*** Begin section ***

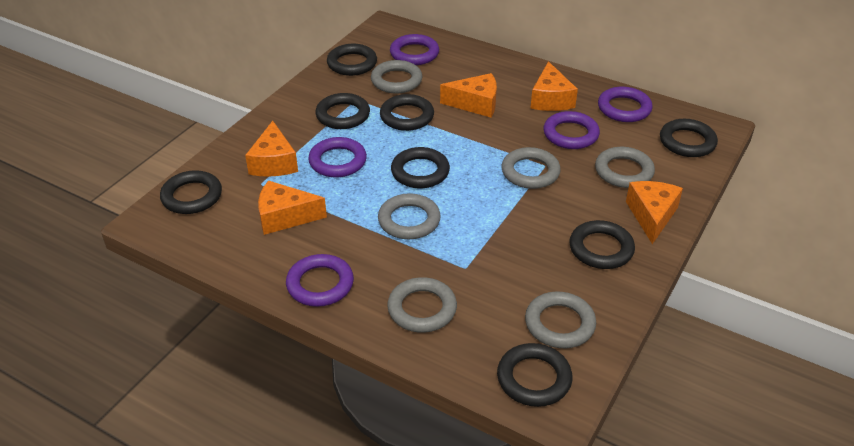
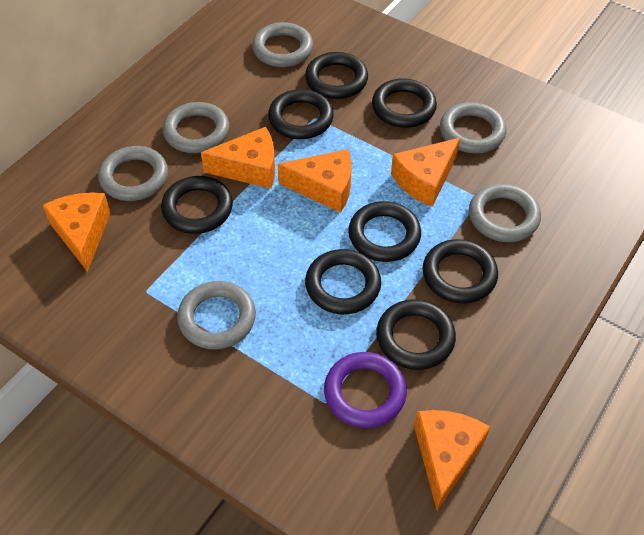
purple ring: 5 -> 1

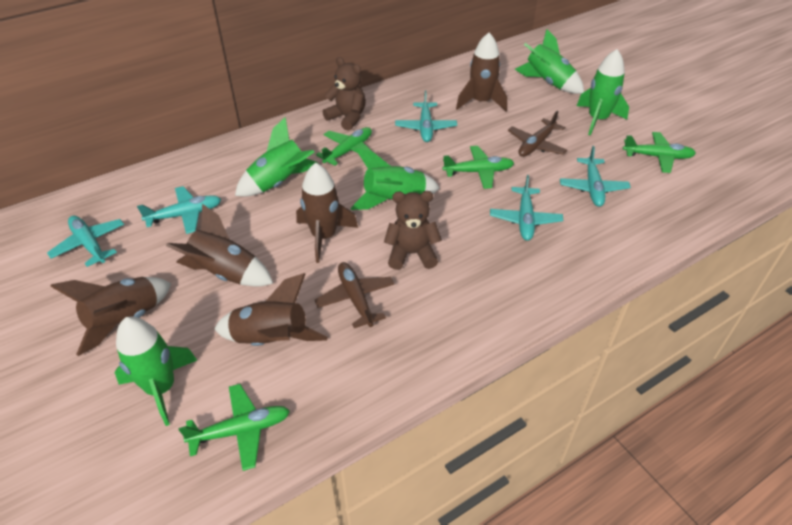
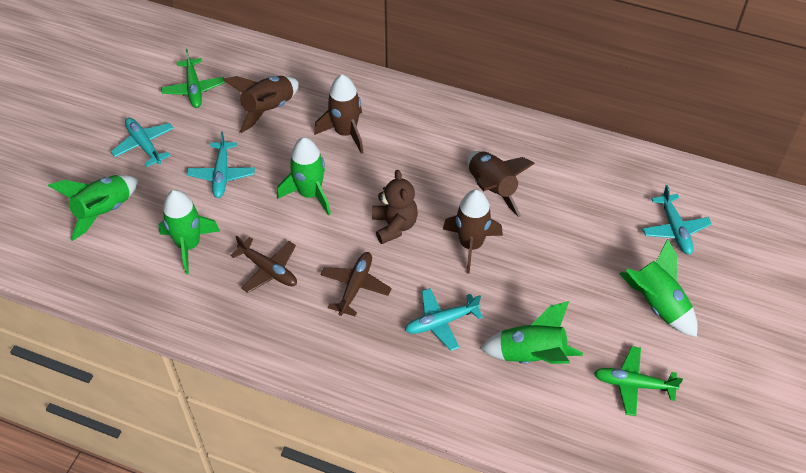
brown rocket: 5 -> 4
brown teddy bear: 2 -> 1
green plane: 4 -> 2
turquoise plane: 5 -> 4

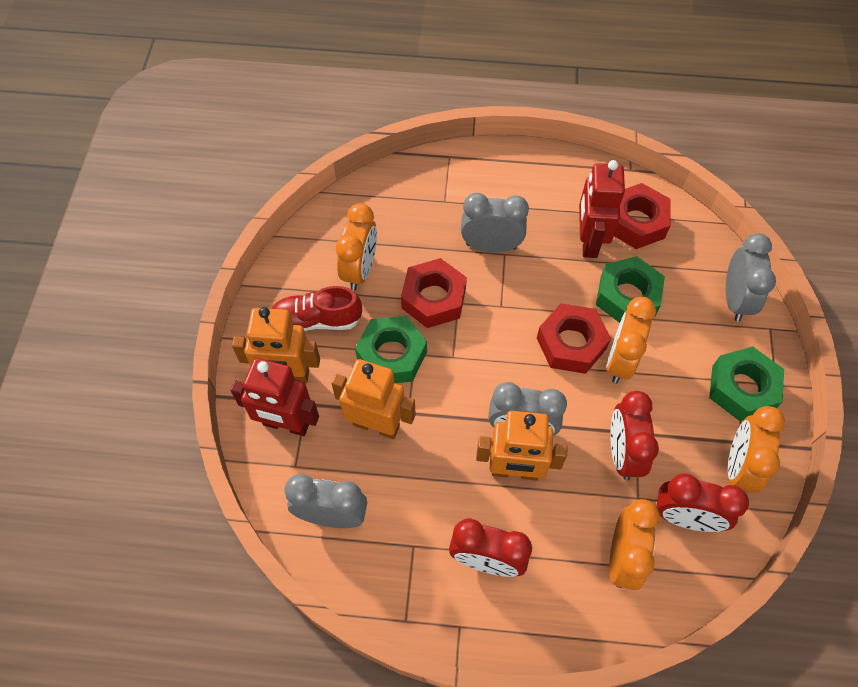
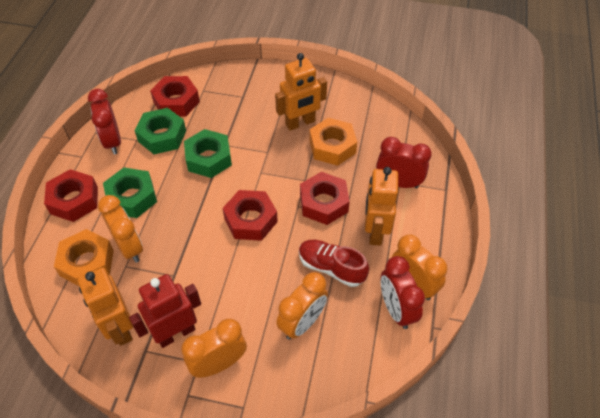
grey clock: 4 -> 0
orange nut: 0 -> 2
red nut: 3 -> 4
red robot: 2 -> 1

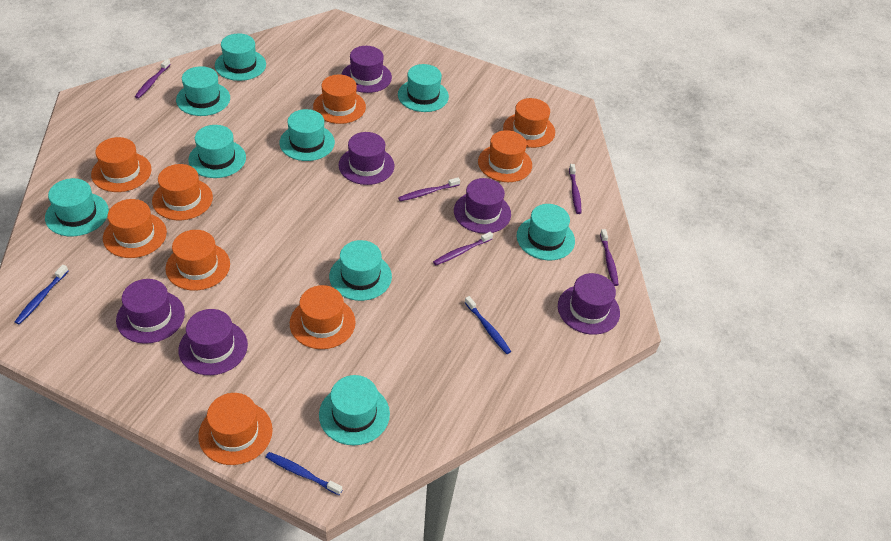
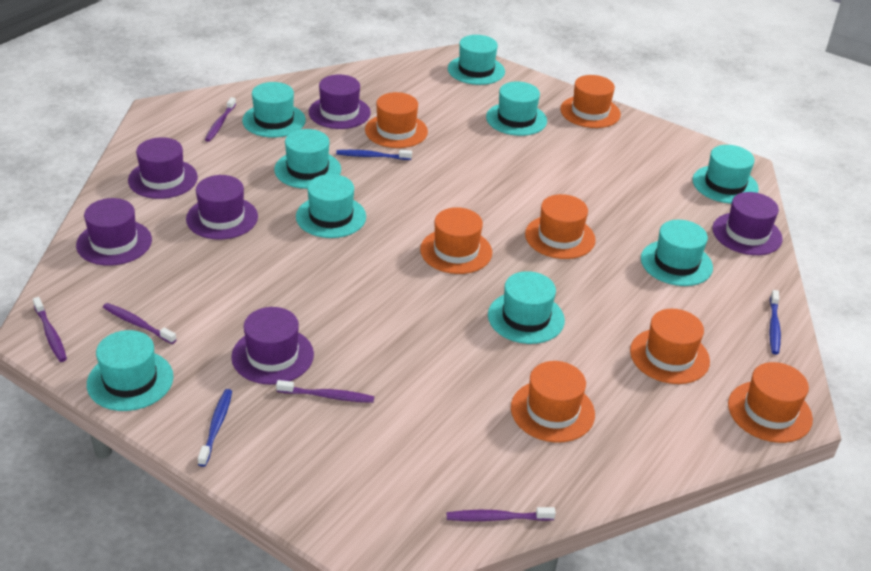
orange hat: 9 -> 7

*** End section ***
*** Begin section ***

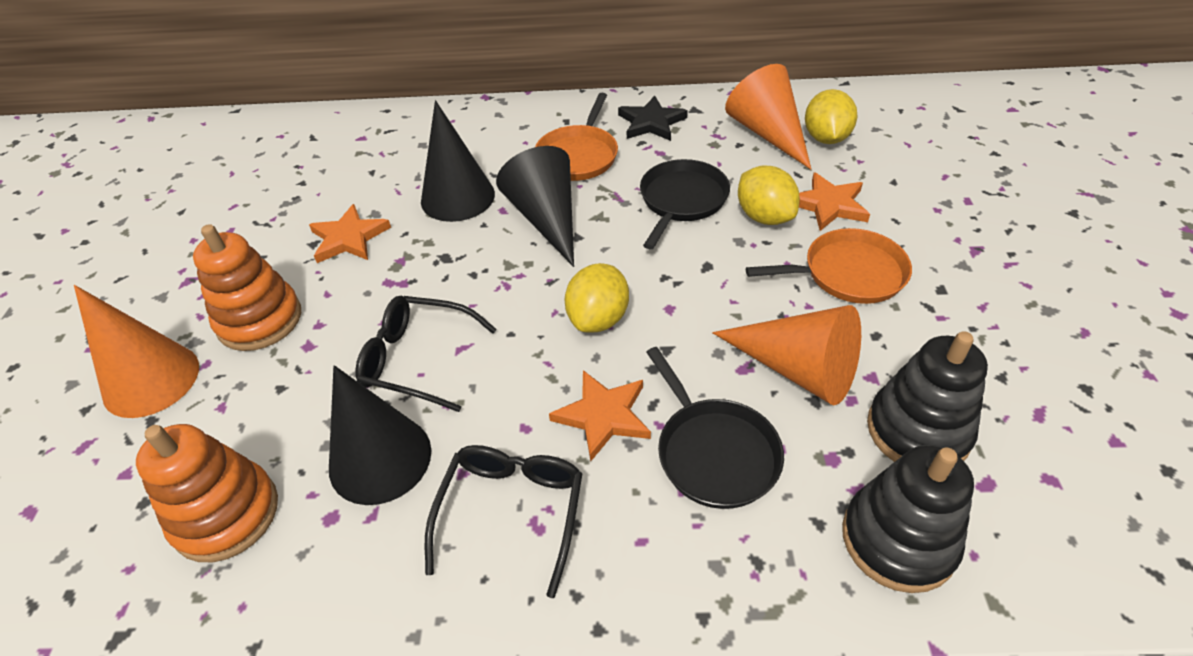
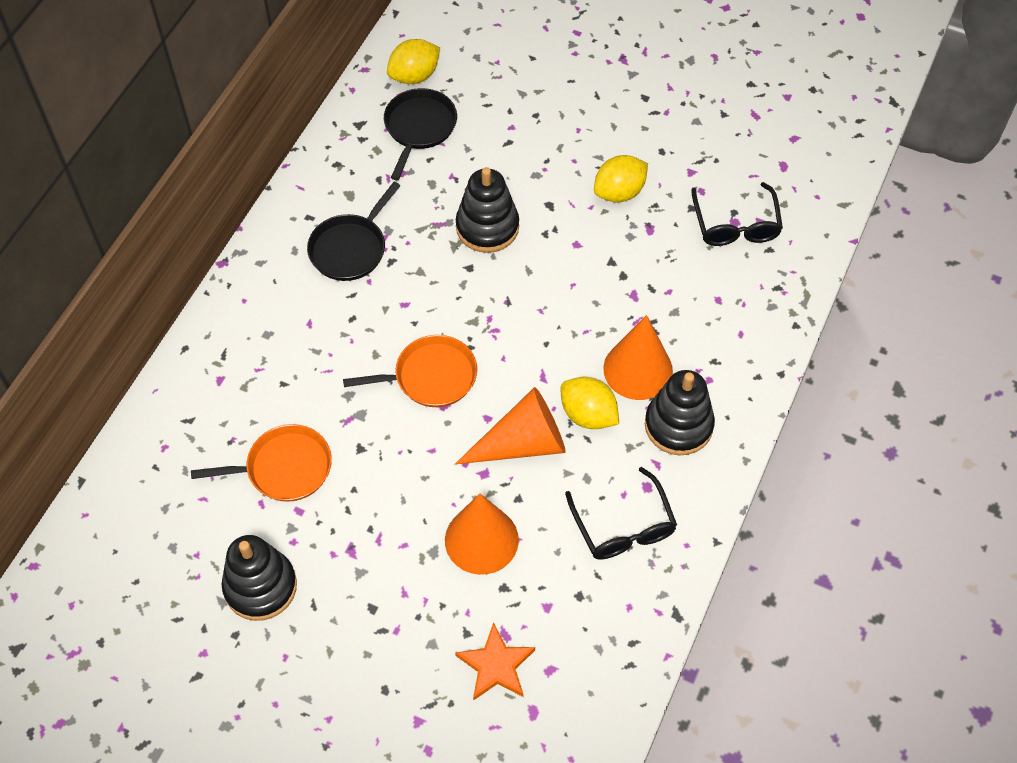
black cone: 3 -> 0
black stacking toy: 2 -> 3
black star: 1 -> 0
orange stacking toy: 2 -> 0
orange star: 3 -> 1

*** End section ***

▶ _Task requirements_
Would you please reproduce the entries above, starting at the line with "grey clock: 4 -> 0" and stopping after the line with "orange hat: 9 -> 7"? Omit any pictures.

▶ _Result of this exercise_
grey clock: 4 -> 0
orange nut: 0 -> 2
red nut: 3 -> 4
red robot: 2 -> 1

orange hat: 9 -> 7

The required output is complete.